━━━ RECORDED INFORMATION ━━━

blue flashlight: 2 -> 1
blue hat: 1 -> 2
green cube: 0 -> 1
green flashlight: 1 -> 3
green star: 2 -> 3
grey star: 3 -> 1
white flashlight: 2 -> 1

━━━
━━━ RECORDED INFORMATION ━━━

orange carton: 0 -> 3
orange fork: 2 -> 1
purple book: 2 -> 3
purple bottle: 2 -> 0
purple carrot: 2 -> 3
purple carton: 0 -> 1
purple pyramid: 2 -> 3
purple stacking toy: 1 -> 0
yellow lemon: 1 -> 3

━━━
━━━ RECORDED INFORMATION ━━━

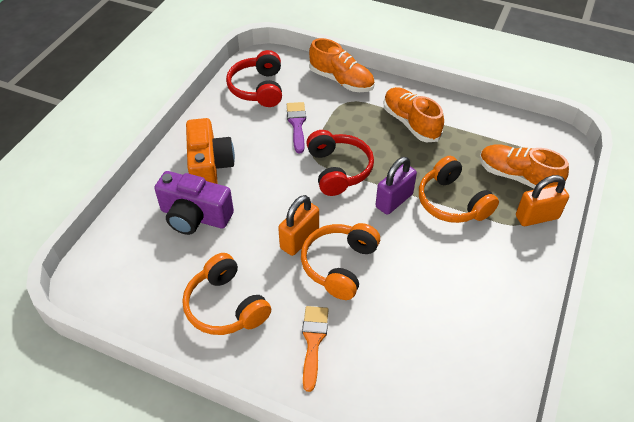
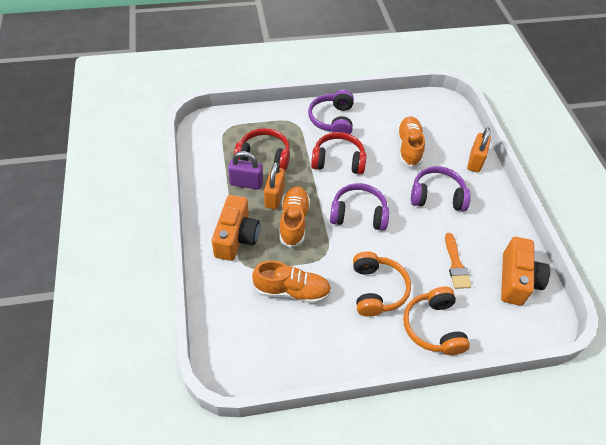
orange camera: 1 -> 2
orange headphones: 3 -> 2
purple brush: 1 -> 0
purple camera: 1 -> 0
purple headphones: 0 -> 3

━━━

WORK ORDER →
Everything starting at the line containing "purple brush: 1 -> 0" and ending at the line containing "purple headphones: 0 -> 3" in the records above should be repeated exactly, and only that.

REPLY →
purple brush: 1 -> 0
purple camera: 1 -> 0
purple headphones: 0 -> 3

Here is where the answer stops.